- _Data in this exercise_:

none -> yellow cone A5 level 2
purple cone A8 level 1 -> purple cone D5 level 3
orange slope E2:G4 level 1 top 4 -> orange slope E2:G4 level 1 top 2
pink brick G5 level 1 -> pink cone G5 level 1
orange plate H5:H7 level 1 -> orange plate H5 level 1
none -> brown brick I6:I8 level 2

---

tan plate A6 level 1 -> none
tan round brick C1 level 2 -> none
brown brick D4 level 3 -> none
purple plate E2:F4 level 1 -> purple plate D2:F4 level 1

- _Task directions_:
With the line holding "purple cone A8" as the first and the line holding "none -> brown brick I6:I8 level 2" as the last, please transcribe exactly the lines of the material above in that range and nothing else.

- _Solution below_:
purple cone A8 level 1 -> purple cone D5 level 3
orange slope E2:G4 level 1 top 4 -> orange slope E2:G4 level 1 top 2
pink brick G5 level 1 -> pink cone G5 level 1
orange plate H5:H7 level 1 -> orange plate H5 level 1
none -> brown brick I6:I8 level 2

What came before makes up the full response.